[SUPPLIED RECORDS — start]

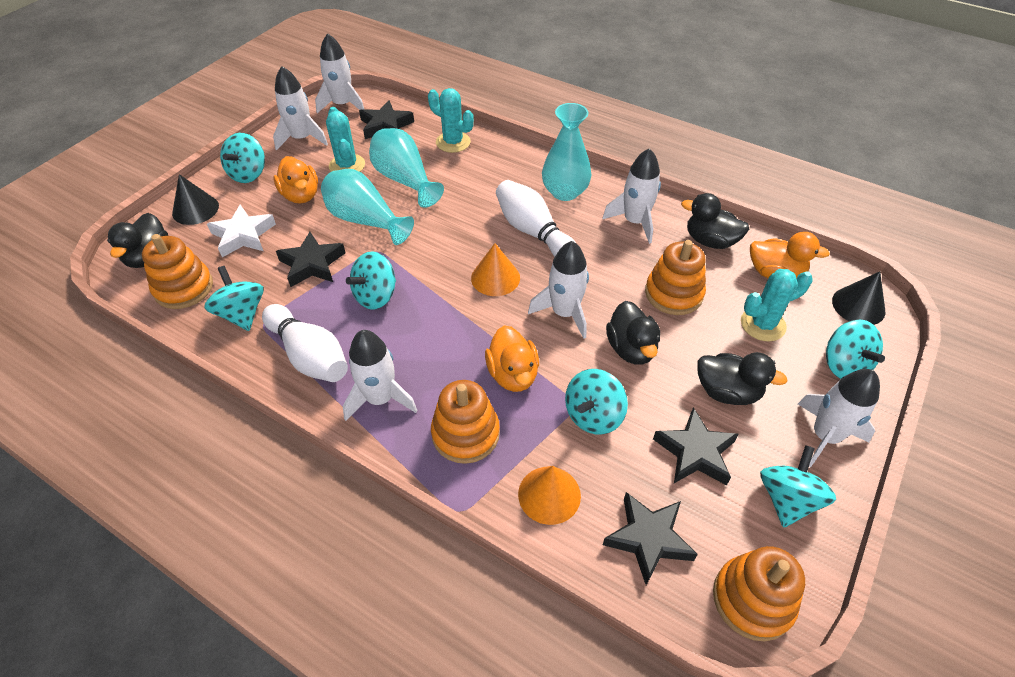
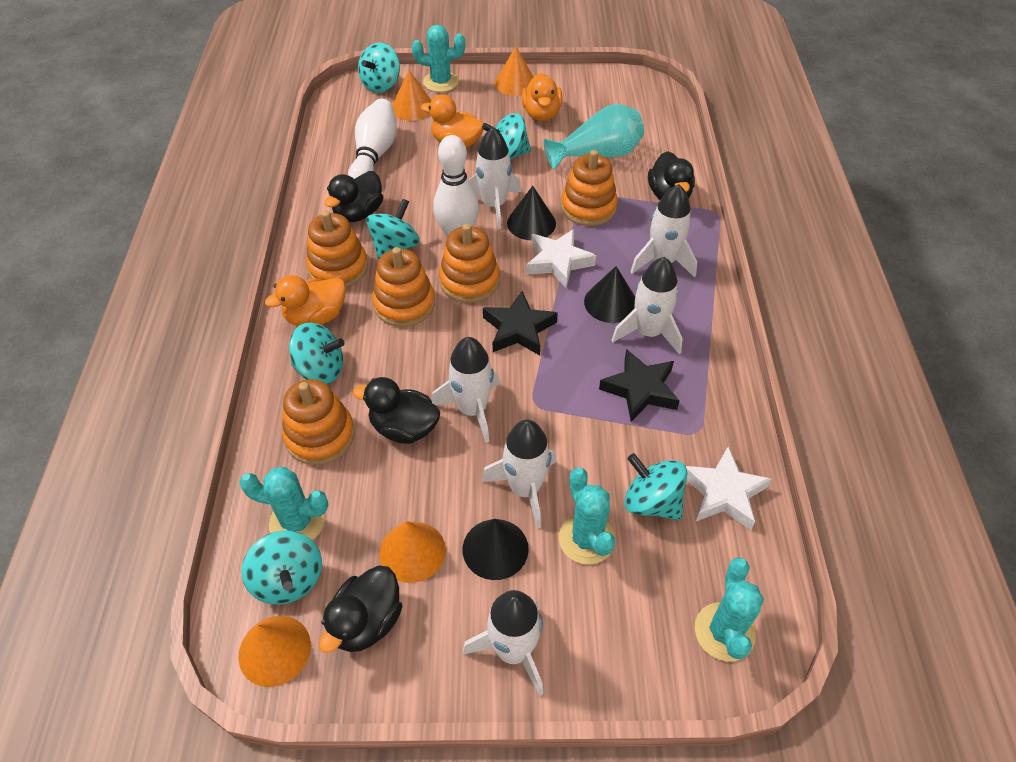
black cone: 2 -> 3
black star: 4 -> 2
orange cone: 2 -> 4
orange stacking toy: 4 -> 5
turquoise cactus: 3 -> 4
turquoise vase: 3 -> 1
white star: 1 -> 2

[SUPPLIED RECORDS — finish]

(REQUIRED ACTION)
Return all the entries word for word, but omit any pictures they contain.

(TASK SOLUTION)
black cone: 2 -> 3
black star: 4 -> 2
orange cone: 2 -> 4
orange stacking toy: 4 -> 5
turquoise cactus: 3 -> 4
turquoise vase: 3 -> 1
white star: 1 -> 2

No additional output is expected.